[What the exercise asks]
Look over the lines below. Report each one that includes the string "zener".
--- Input data ---
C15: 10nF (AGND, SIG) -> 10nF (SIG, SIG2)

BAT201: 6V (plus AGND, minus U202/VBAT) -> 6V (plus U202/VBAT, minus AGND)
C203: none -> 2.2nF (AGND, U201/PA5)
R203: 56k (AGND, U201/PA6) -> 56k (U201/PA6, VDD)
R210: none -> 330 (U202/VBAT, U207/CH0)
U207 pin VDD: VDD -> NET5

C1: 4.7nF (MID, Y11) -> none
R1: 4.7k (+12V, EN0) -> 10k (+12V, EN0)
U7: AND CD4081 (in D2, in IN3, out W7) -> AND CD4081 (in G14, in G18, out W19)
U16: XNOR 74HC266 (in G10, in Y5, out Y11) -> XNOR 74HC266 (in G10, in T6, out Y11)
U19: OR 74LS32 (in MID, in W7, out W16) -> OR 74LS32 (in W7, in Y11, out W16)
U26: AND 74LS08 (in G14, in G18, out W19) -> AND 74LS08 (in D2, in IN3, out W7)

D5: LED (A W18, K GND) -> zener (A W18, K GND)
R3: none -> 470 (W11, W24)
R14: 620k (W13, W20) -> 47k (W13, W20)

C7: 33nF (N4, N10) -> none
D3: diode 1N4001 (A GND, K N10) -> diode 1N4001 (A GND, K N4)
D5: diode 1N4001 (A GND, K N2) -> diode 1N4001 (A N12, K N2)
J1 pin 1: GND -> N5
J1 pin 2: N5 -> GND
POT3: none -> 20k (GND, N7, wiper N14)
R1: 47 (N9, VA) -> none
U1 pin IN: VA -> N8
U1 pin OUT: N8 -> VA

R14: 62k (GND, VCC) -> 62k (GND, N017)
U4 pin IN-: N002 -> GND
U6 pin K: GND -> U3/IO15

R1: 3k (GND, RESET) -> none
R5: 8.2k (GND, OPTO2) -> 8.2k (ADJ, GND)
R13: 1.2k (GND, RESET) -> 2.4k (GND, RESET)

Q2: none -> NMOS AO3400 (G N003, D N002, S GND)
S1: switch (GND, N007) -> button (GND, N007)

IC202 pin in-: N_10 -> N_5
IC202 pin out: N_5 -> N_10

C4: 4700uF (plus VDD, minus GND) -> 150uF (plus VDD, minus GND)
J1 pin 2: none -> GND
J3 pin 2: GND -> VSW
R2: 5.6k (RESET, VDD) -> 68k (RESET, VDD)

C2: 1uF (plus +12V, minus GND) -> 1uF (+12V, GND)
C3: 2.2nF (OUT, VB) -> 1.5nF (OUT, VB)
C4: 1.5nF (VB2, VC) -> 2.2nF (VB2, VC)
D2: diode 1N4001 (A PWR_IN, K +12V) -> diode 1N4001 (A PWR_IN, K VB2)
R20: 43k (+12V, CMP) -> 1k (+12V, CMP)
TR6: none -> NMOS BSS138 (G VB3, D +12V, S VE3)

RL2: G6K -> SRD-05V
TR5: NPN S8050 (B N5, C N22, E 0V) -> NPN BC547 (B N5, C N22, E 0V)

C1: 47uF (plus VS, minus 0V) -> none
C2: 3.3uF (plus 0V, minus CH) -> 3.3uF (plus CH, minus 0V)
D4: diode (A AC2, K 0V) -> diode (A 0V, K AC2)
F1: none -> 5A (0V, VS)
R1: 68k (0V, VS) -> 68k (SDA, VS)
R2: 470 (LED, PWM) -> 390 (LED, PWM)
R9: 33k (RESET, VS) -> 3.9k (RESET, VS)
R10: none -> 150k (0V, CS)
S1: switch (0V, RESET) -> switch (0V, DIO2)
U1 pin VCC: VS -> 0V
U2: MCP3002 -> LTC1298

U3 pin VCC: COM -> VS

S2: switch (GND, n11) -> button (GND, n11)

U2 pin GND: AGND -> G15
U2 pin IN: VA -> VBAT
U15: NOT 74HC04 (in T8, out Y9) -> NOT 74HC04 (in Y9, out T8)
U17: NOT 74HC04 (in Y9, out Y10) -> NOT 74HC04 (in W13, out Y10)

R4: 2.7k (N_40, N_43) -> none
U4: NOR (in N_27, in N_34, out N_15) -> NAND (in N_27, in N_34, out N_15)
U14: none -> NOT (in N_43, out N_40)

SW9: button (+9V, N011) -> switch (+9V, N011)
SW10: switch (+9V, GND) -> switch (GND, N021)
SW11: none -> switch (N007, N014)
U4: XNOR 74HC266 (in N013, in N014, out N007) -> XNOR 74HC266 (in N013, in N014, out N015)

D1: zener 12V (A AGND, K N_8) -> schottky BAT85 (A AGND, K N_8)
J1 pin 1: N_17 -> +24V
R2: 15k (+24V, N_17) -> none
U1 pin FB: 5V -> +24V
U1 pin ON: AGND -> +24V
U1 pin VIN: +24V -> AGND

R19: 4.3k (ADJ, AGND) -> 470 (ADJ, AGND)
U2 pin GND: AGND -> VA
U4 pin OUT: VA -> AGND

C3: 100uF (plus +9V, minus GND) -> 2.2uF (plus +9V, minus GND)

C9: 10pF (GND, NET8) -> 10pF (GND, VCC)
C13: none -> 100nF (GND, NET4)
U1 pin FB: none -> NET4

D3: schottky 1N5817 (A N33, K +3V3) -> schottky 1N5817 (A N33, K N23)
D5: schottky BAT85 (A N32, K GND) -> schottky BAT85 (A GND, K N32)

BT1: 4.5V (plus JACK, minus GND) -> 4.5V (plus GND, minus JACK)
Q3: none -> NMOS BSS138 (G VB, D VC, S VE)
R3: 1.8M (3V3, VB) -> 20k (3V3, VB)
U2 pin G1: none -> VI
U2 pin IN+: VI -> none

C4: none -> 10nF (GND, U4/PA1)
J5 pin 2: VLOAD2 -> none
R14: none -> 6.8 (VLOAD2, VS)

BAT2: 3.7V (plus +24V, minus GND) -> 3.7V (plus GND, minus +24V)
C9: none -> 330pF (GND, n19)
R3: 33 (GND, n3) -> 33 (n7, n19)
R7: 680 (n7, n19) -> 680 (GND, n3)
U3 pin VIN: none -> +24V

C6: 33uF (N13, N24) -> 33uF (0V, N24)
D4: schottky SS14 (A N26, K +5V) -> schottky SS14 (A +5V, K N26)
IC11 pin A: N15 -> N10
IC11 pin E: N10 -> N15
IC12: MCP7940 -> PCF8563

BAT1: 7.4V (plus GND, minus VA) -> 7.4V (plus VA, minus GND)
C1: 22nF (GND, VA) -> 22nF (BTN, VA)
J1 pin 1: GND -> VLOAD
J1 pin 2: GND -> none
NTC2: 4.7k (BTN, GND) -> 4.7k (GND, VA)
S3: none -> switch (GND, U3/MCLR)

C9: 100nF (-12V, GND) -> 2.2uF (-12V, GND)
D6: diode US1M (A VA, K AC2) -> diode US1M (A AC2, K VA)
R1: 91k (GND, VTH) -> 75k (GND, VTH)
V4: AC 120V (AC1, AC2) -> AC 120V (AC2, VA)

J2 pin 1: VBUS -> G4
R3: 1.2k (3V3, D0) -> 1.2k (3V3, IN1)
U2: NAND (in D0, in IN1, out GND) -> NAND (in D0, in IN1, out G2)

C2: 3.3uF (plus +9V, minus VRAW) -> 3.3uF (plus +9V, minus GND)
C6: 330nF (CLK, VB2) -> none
---
[Exercise result]
D5: LED (A W18, K GND) -> zener (A W18, K GND)
D1: zener 12V (A AGND, K N_8) -> schottky BAT85 (A AGND, K N_8)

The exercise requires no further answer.